§ DATA
--- START ---

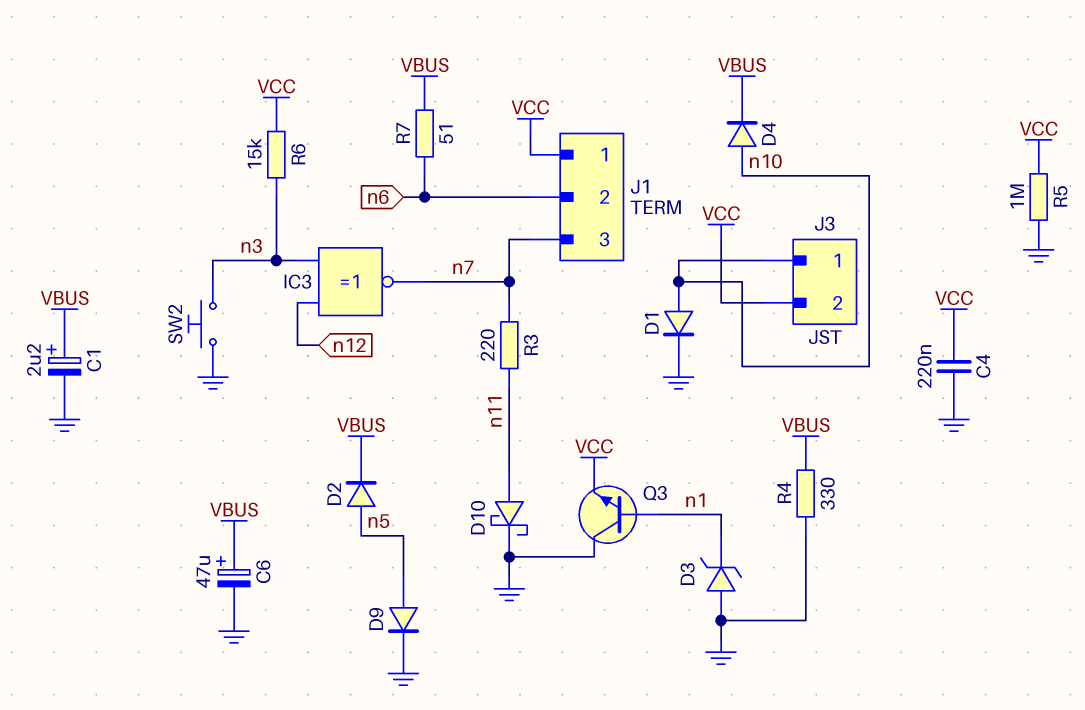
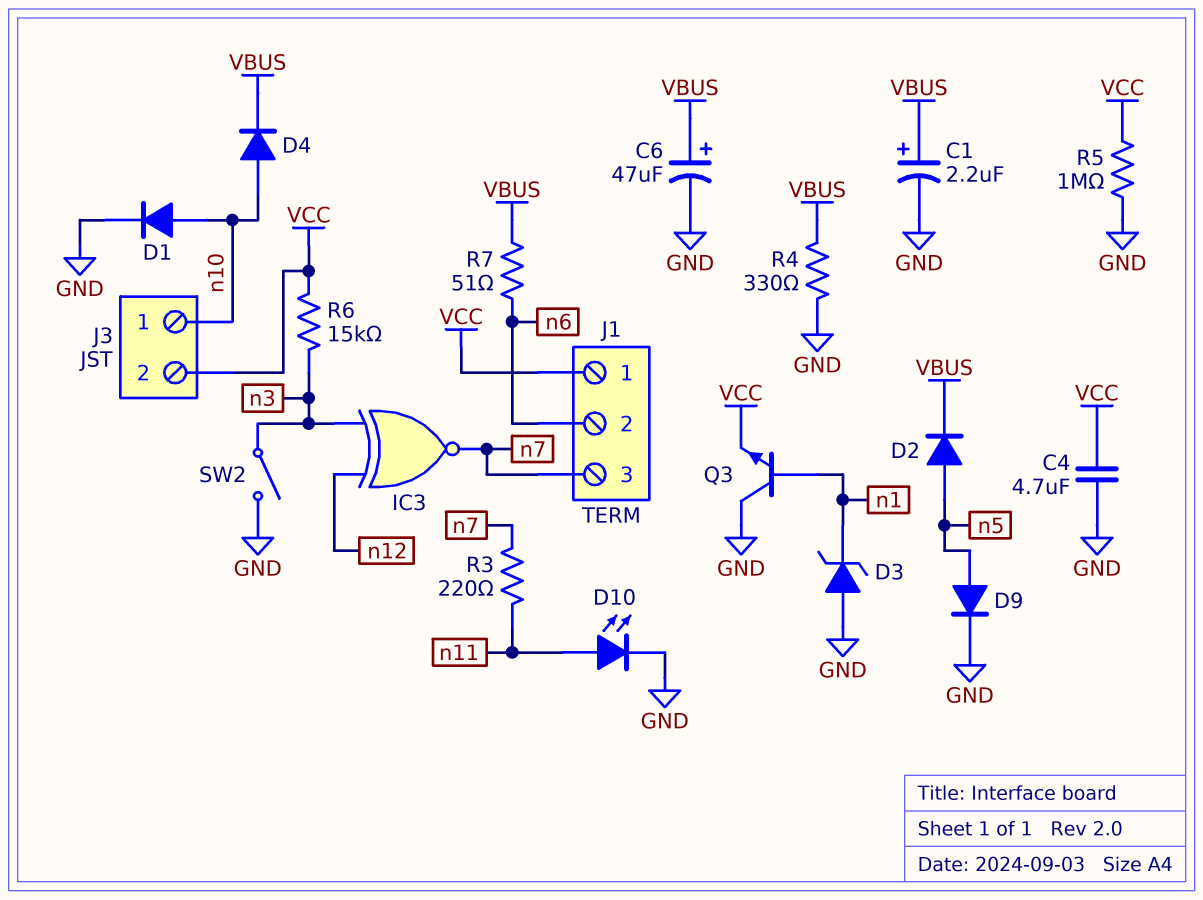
C4: 220nF (GND, VCC) -> 4.7uF (GND, VCC)
D10: schottky (A n11, K GND) -> LED (A n11, K GND)
SW2: button (GND, n3) -> switch (GND, n3)

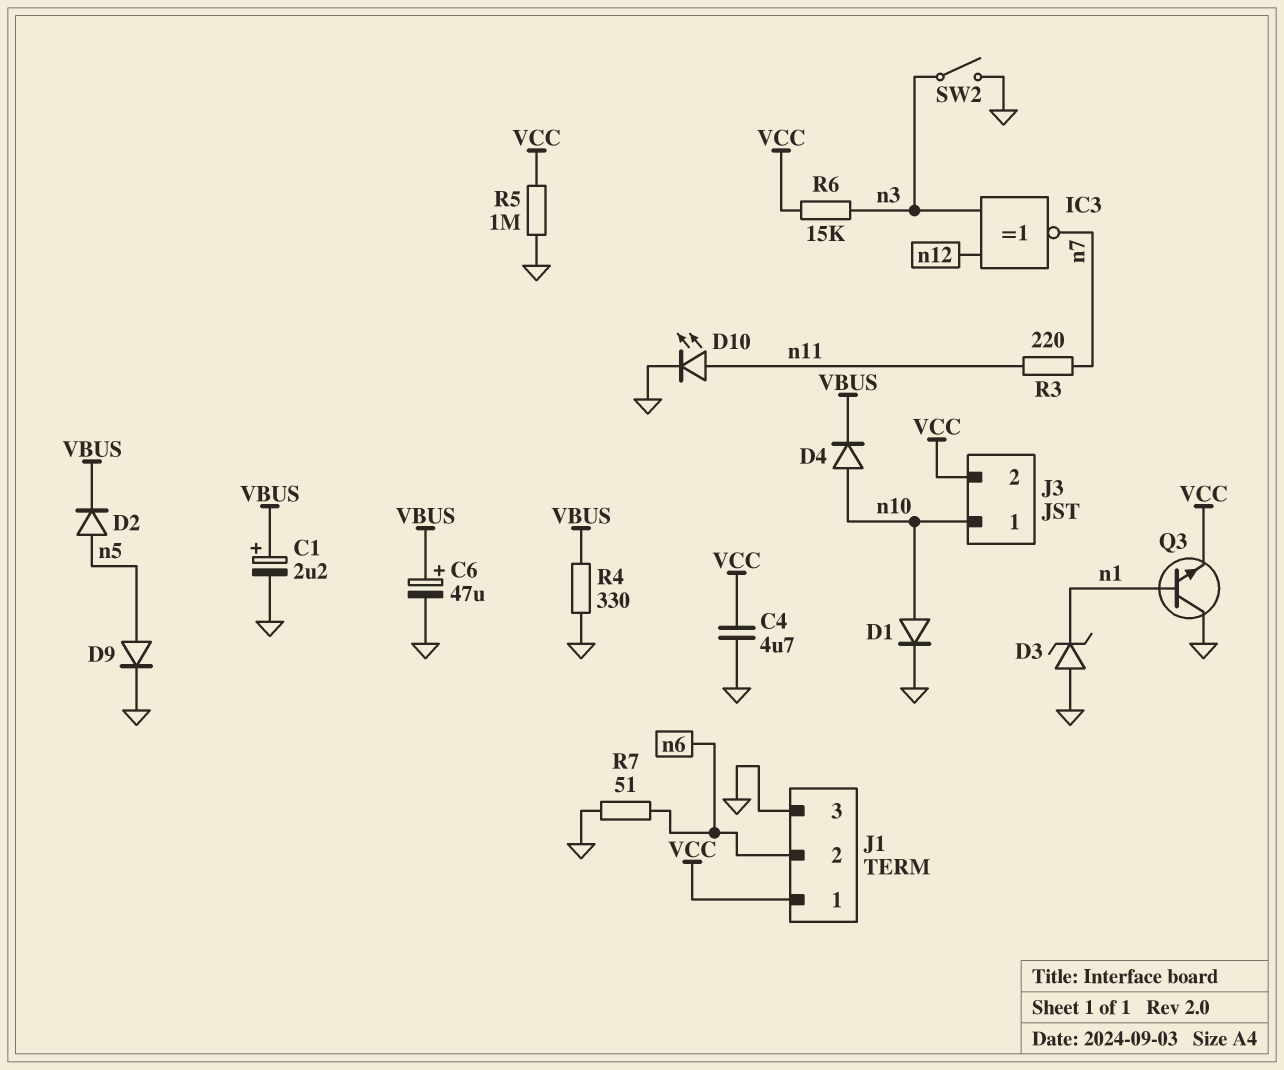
J1 pin 3: n7 -> GND
R7: 51 (VBUS, n6) -> 51 (GND, n6)

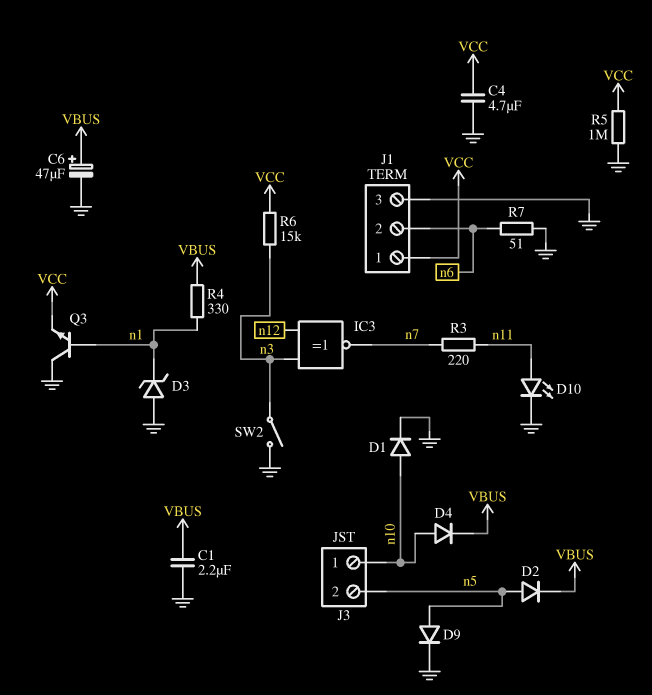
C1: 2.2uF (plus VBUS, minus GND) -> 2.2uF (GND, VBUS)
J3 pin 2: VCC -> n5
R4: 330 (GND, VBUS) -> 330 (VBUS, n1)

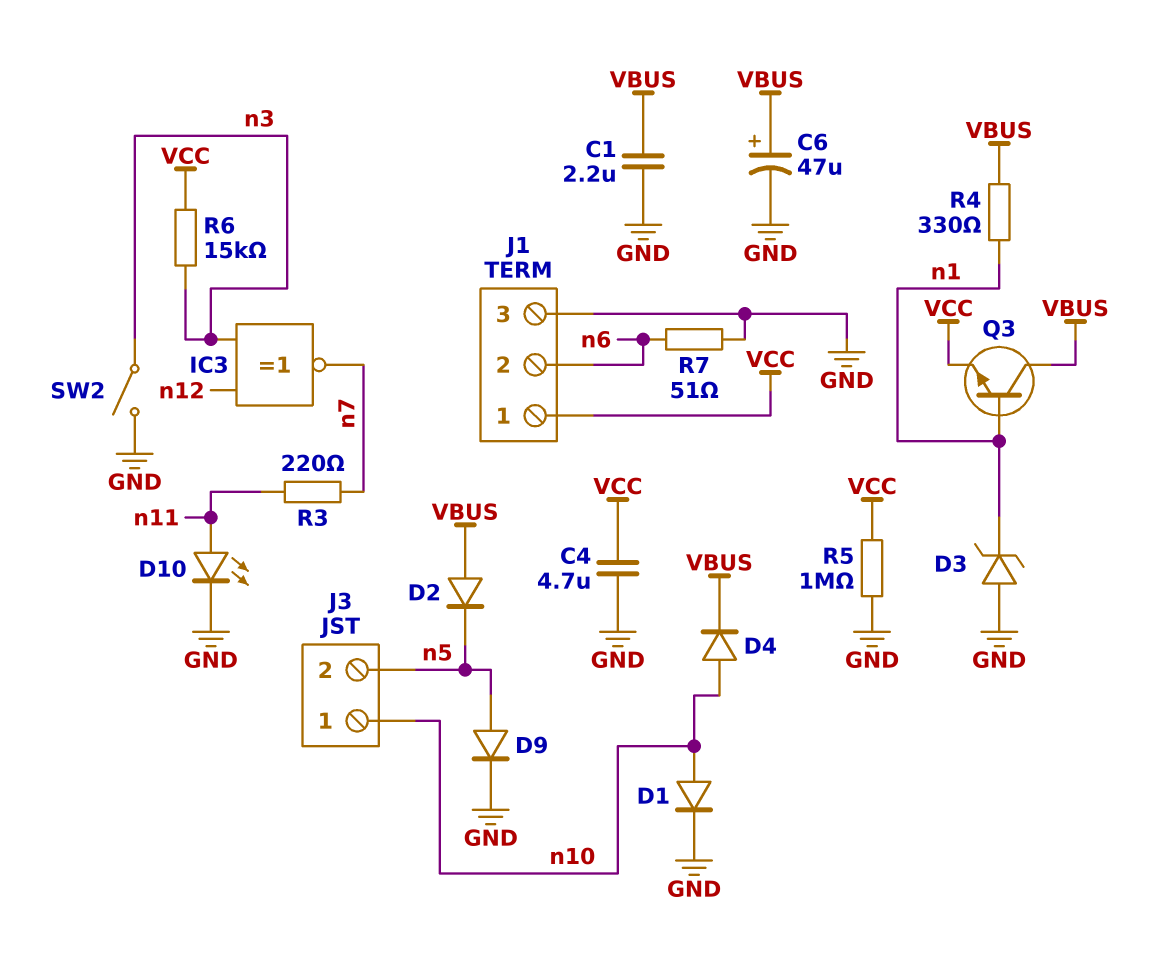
D2: diode (A n5, K VBUS) -> diode (A VBUS, K n5)
Q3: NPN (B n1, C GND, E VCC) -> NPN (B n1, C VBUS, E VCC)

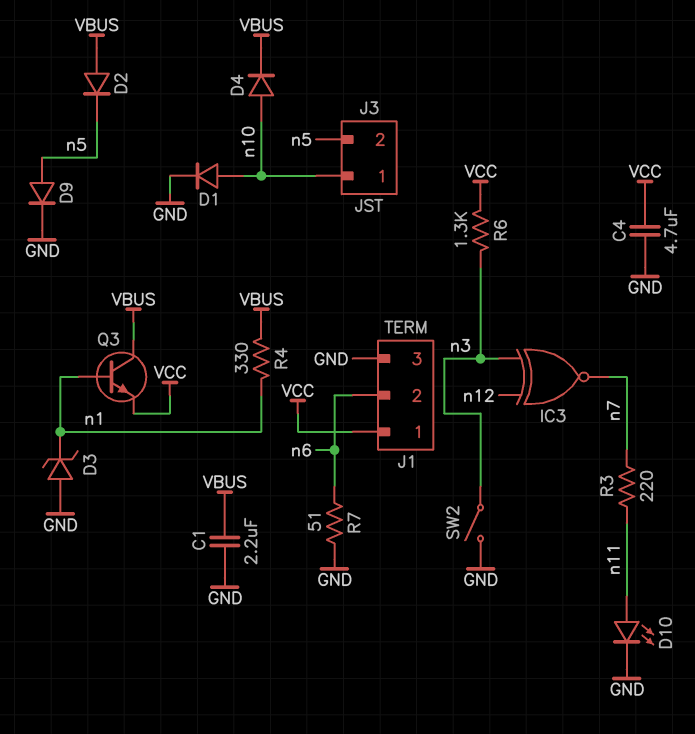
C6: 47uF (plus VBUS, minus GND) -> none
R5: 1M (GND, VCC) -> none
R6: 15k (VCC, n3) -> 1.3k (VCC, n3)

--- END ---

§ EXERCISE PROMPT
Copy the listing above verbatim, leaving out pictures.

§ EXPECTED ANSWER
C4: 220nF (GND, VCC) -> 4.7uF (GND, VCC)
D10: schottky (A n11, K GND) -> LED (A n11, K GND)
SW2: button (GND, n3) -> switch (GND, n3)

J1 pin 3: n7 -> GND
R7: 51 (VBUS, n6) -> 51 (GND, n6)

C1: 2.2uF (plus VBUS, minus GND) -> 2.2uF (GND, VBUS)
J3 pin 2: VCC -> n5
R4: 330 (GND, VBUS) -> 330 (VBUS, n1)

D2: diode (A n5, K VBUS) -> diode (A VBUS, K n5)
Q3: NPN (B n1, C GND, E VCC) -> NPN (B n1, C VBUS, E VCC)

C6: 47uF (plus VBUS, minus GND) -> none
R5: 1M (GND, VCC) -> none
R6: 15k (VCC, n3) -> 1.3k (VCC, n3)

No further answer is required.